> [DATA TO USE]:
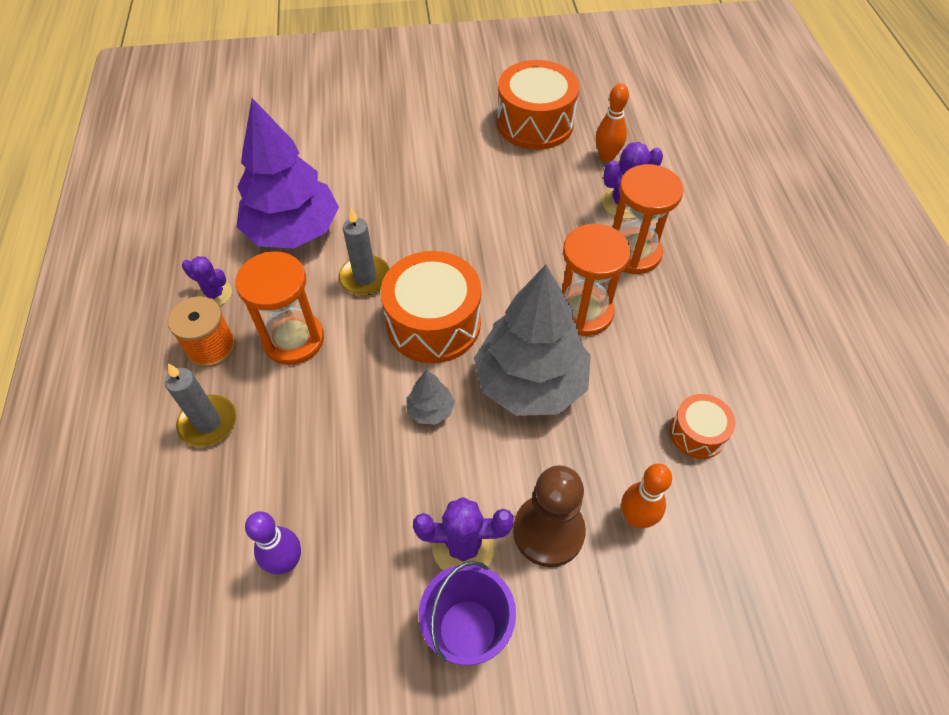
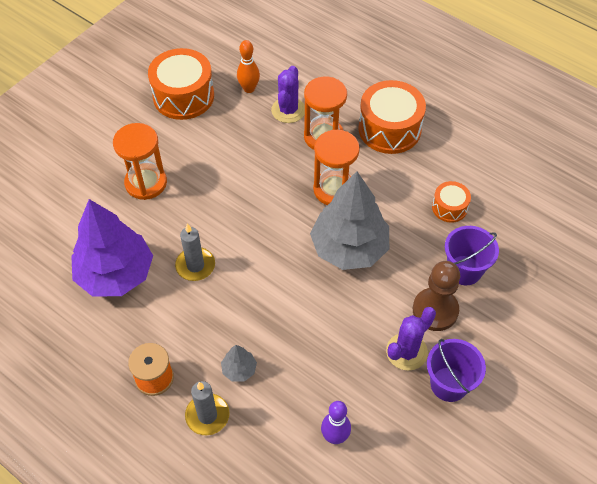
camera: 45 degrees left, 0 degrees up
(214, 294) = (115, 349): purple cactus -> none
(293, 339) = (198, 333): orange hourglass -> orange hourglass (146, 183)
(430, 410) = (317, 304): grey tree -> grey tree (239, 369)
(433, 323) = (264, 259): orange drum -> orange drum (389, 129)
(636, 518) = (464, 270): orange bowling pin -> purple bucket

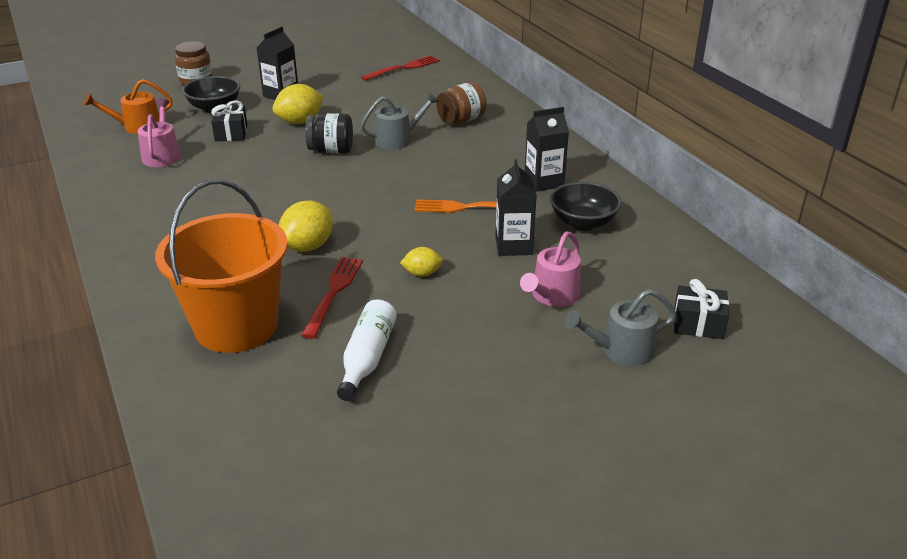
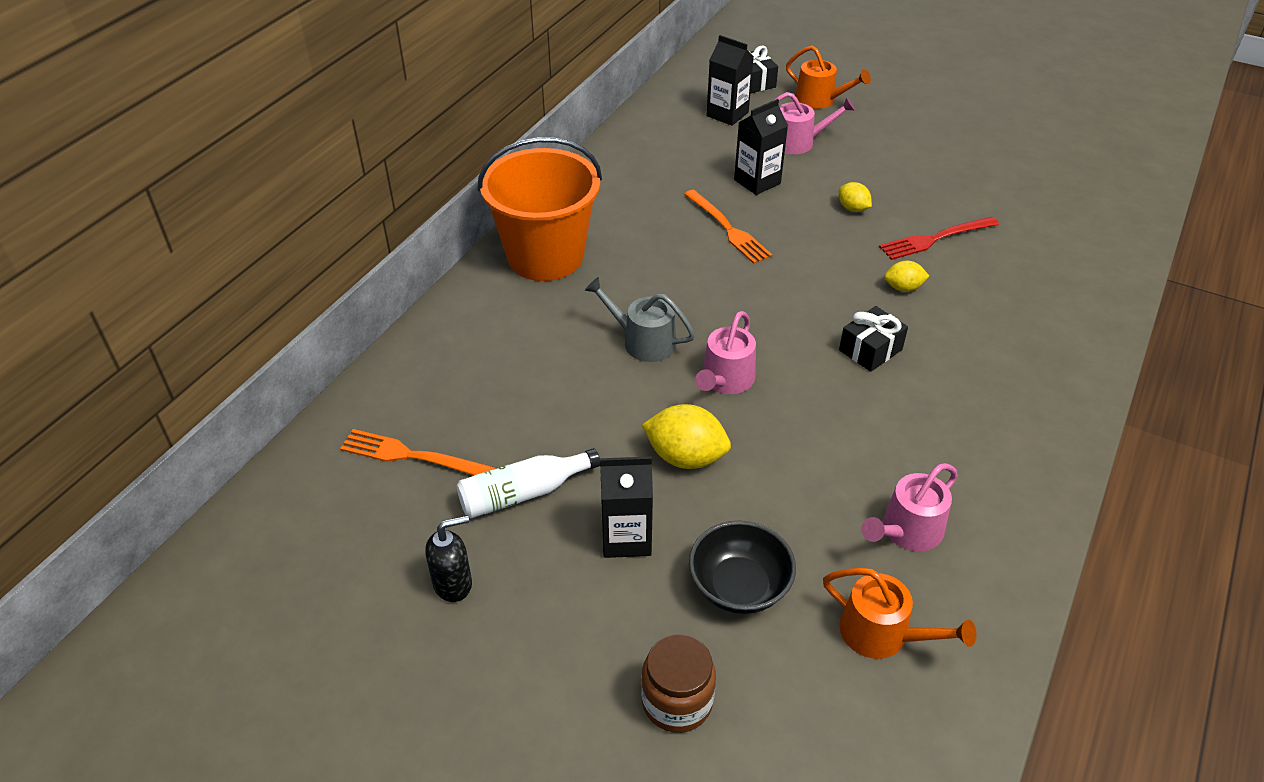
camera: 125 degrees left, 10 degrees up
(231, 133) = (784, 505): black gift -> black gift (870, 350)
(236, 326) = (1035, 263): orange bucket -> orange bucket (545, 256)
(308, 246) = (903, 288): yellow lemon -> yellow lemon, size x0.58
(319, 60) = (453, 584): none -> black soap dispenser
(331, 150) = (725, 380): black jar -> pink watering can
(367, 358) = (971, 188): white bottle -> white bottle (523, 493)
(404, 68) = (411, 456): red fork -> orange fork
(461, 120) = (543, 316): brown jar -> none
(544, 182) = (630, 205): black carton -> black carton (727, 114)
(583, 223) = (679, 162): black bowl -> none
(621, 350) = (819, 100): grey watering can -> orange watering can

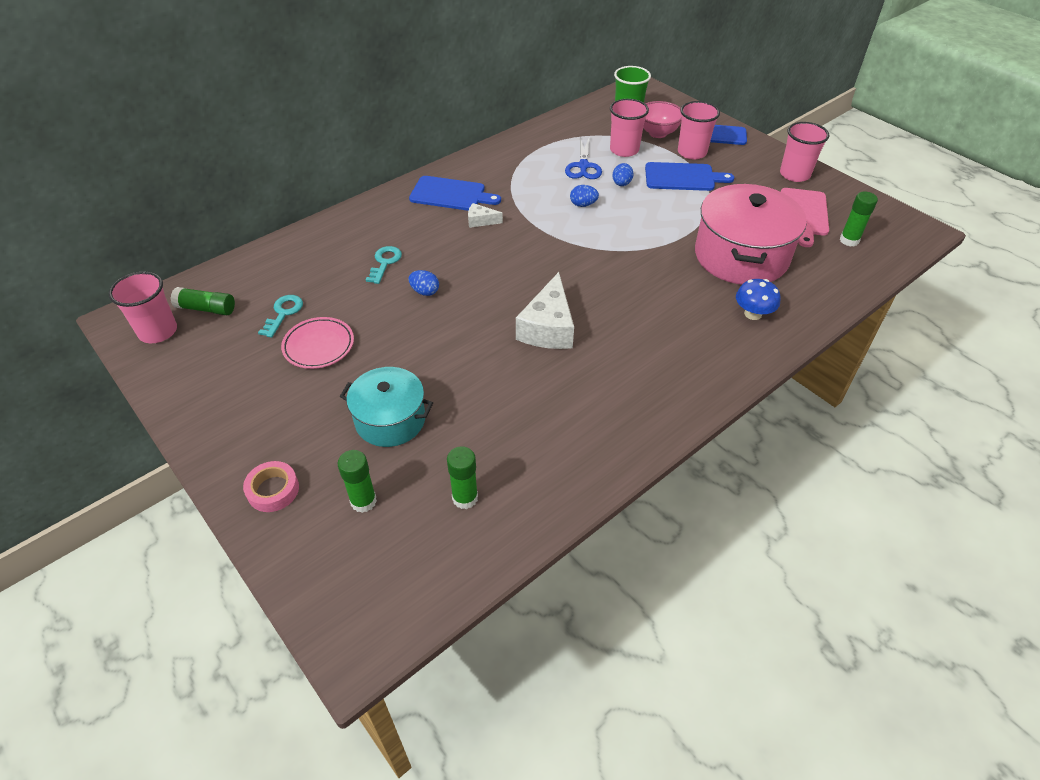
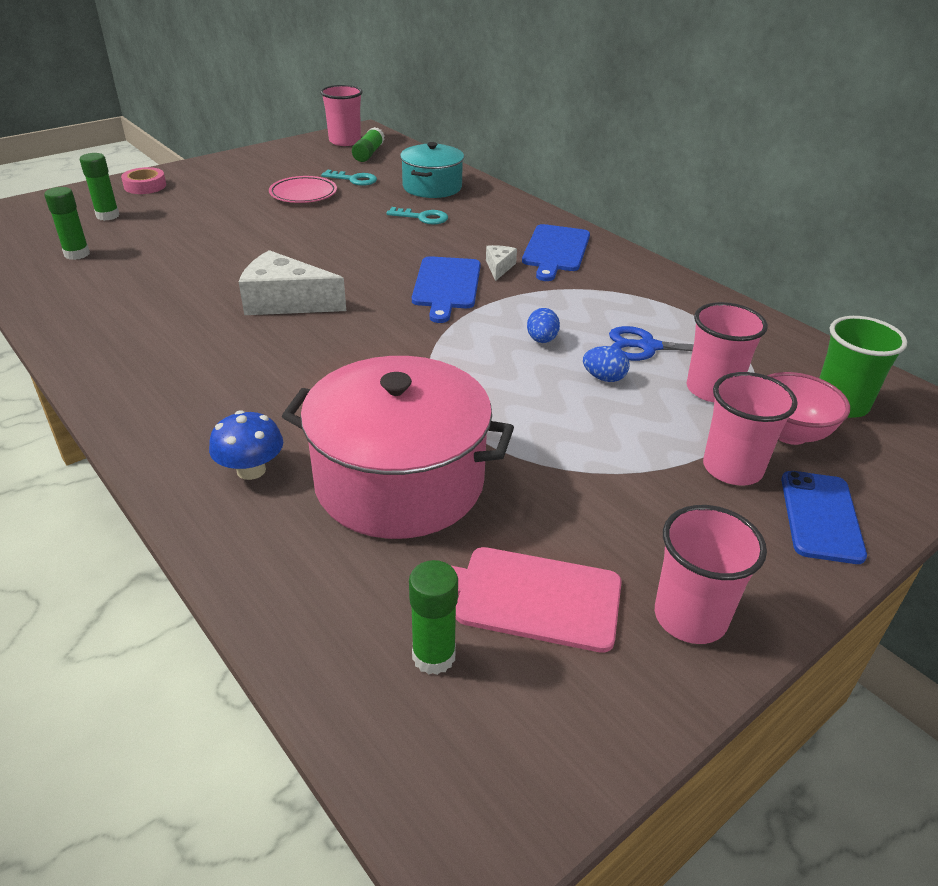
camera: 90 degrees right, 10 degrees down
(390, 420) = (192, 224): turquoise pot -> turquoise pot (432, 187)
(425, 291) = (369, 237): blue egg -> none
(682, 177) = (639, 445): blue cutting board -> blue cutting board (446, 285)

> [AIM OF THE TASK]: Note down each line above where the word "purple" occurs.

> [RESPONSE TO THE TASK]:
(214, 294) = (115, 349): purple cactus -> none
(636, 518) = (464, 270): orange bowling pin -> purple bucket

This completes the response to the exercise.